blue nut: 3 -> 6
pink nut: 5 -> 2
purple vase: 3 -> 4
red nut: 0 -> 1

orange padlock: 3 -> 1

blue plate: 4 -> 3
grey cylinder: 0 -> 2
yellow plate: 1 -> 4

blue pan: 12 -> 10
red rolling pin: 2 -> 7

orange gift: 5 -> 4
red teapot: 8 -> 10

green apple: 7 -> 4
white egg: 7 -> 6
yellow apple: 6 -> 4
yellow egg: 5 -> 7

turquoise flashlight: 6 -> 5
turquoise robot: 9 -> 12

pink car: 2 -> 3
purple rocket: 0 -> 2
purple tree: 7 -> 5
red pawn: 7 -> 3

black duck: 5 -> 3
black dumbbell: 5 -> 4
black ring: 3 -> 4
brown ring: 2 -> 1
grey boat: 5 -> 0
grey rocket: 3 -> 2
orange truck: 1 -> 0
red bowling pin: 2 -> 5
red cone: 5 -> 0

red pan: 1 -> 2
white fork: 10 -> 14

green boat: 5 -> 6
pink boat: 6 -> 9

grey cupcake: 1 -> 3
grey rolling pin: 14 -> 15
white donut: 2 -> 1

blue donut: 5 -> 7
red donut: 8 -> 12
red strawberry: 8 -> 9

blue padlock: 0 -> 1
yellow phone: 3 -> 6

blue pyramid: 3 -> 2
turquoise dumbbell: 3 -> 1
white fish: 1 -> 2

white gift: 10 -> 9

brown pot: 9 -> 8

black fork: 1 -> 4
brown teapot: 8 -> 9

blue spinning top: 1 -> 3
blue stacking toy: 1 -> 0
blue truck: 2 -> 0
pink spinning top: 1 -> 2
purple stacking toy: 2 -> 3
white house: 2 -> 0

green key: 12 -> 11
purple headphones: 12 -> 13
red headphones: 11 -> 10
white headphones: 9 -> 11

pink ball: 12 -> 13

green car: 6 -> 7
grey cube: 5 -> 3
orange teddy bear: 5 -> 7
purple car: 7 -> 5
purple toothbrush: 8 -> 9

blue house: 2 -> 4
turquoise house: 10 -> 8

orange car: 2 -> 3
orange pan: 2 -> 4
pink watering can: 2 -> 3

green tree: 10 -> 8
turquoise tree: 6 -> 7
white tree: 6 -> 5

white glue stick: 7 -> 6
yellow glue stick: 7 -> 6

______

What this task involves =>
Repeat, exactly as they stand above, the lines from the line with "yellow plate: 1 -> 4" to the line with "pink spinning top: 1 -> 2", both lines included.

Response area =>
yellow plate: 1 -> 4

blue pan: 12 -> 10
red rolling pin: 2 -> 7

orange gift: 5 -> 4
red teapot: 8 -> 10

green apple: 7 -> 4
white egg: 7 -> 6
yellow apple: 6 -> 4
yellow egg: 5 -> 7

turquoise flashlight: 6 -> 5
turquoise robot: 9 -> 12

pink car: 2 -> 3
purple rocket: 0 -> 2
purple tree: 7 -> 5
red pawn: 7 -> 3

black duck: 5 -> 3
black dumbbell: 5 -> 4
black ring: 3 -> 4
brown ring: 2 -> 1
grey boat: 5 -> 0
grey rocket: 3 -> 2
orange truck: 1 -> 0
red bowling pin: 2 -> 5
red cone: 5 -> 0

red pan: 1 -> 2
white fork: 10 -> 14

green boat: 5 -> 6
pink boat: 6 -> 9

grey cupcake: 1 -> 3
grey rolling pin: 14 -> 15
white donut: 2 -> 1

blue donut: 5 -> 7
red donut: 8 -> 12
red strawberry: 8 -> 9

blue padlock: 0 -> 1
yellow phone: 3 -> 6

blue pyramid: 3 -> 2
turquoise dumbbell: 3 -> 1
white fish: 1 -> 2

white gift: 10 -> 9

brown pot: 9 -> 8

black fork: 1 -> 4
brown teapot: 8 -> 9

blue spinning top: 1 -> 3
blue stacking toy: 1 -> 0
blue truck: 2 -> 0
pink spinning top: 1 -> 2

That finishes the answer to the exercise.